(Items from a data source)

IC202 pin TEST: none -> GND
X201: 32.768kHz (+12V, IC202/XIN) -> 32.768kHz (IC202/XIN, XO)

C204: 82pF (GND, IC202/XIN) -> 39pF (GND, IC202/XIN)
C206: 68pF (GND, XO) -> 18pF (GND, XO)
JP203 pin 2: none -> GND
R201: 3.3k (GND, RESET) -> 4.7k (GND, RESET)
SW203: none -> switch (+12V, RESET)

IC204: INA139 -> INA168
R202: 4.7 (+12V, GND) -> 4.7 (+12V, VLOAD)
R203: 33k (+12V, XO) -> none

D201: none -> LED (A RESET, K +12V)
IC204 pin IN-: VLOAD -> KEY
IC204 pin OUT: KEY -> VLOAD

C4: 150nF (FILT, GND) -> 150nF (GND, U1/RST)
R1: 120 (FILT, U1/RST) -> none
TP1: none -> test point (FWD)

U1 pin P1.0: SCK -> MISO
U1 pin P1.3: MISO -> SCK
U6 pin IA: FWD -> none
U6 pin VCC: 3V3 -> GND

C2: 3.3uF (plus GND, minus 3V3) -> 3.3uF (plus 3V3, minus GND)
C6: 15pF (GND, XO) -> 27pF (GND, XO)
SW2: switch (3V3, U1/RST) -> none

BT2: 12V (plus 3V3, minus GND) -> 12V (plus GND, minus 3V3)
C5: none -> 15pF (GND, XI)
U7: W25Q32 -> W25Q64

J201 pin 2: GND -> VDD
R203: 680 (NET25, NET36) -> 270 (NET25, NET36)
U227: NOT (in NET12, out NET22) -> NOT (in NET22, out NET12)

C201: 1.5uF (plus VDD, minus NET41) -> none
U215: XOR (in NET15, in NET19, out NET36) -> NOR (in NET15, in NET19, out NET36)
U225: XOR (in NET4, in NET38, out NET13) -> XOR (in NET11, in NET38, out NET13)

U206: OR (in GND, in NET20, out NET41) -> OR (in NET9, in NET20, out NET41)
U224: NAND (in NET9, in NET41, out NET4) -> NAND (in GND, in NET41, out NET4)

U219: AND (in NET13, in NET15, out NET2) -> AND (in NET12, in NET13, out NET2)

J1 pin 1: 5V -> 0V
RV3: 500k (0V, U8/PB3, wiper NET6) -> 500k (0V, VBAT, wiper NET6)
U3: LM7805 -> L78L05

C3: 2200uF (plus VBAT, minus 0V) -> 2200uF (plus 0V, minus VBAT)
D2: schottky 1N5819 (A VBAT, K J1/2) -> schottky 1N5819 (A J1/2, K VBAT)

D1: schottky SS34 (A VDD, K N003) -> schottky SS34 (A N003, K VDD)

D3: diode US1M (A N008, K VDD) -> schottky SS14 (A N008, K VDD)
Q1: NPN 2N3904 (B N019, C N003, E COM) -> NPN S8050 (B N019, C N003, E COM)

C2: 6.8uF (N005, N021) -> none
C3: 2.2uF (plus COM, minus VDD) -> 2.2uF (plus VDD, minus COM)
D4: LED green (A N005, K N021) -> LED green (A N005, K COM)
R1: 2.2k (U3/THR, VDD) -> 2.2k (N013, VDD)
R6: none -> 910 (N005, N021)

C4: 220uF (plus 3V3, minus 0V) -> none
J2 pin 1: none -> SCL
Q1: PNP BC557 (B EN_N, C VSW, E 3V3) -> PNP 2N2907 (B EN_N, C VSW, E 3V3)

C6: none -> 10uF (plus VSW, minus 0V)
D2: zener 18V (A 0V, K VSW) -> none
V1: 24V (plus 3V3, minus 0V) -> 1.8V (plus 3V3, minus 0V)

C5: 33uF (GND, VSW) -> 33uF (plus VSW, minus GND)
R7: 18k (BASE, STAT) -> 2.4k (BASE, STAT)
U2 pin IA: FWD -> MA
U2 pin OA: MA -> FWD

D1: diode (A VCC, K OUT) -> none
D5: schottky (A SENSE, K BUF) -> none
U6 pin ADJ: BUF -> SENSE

TASK REQUIREMENTS: Which of the lines above hold the string "switch"? Pick each of them out.

ANSWER FOR THE TASK:
SW203: none -> switch (+12V, RESET)
SW2: switch (3V3, U1/RST) -> none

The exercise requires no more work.